* AIM OF THE EXERCISE
Filter the entries for lines with the word "degrees".

* DATA SUPPLIED
★ ★ ★ ★
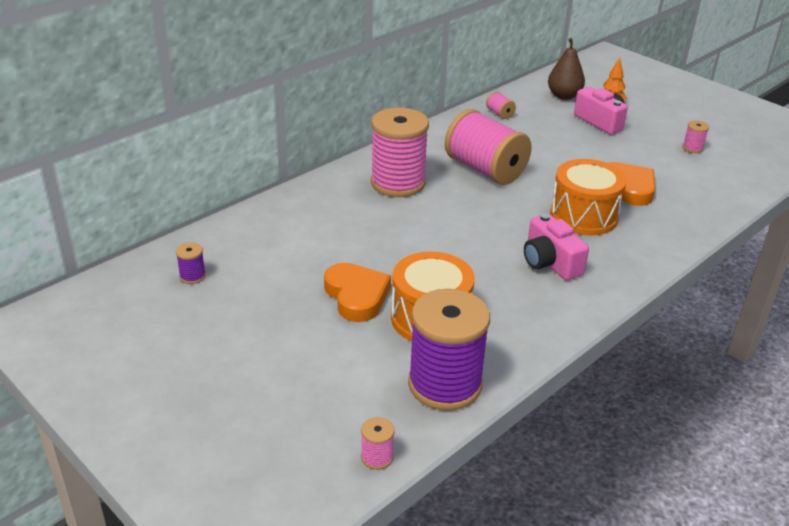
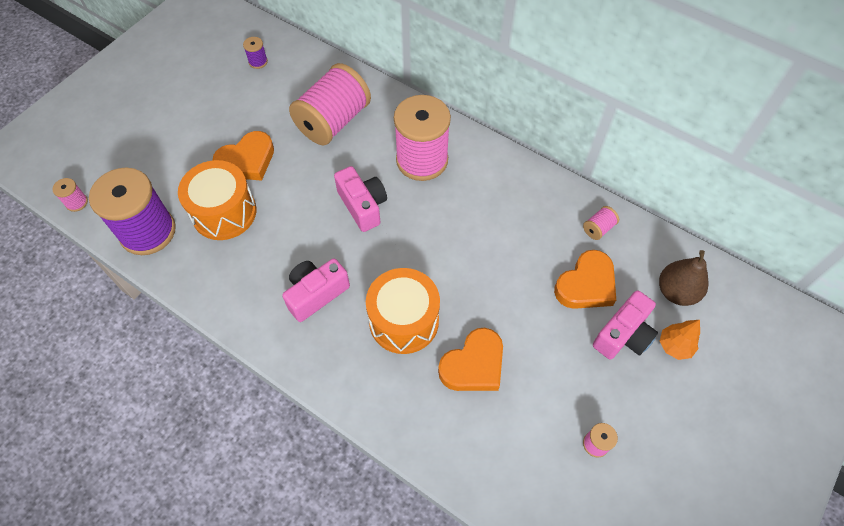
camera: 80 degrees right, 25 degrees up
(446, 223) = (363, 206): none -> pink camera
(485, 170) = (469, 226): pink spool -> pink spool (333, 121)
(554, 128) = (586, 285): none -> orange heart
★ ★ ★ ★
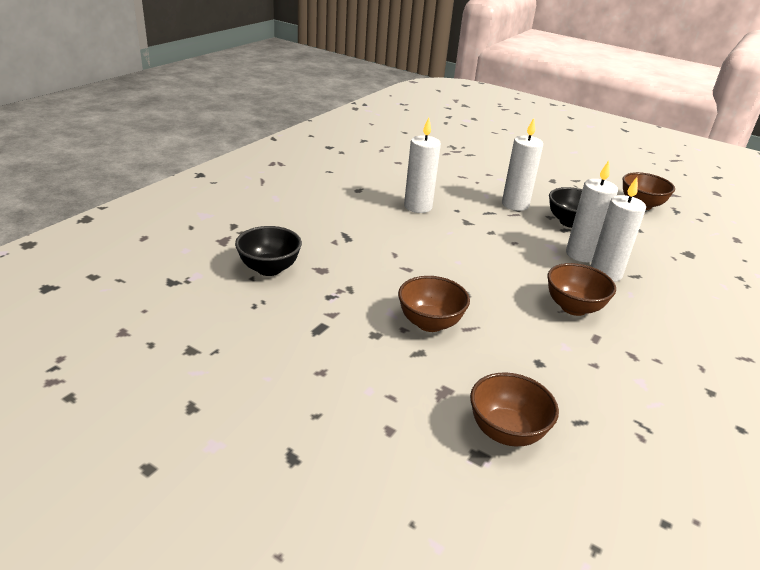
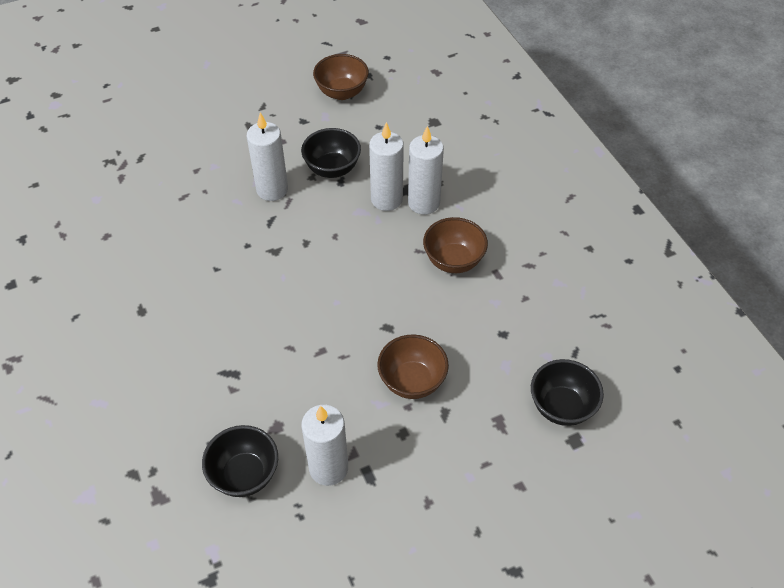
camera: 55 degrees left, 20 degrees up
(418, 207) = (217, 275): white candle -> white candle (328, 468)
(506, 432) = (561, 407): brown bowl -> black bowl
★ ★ ★ ★
* ANSWER BOX
camera: 80 degrees right, 25 degrees up
camera: 55 degrees left, 20 degrees up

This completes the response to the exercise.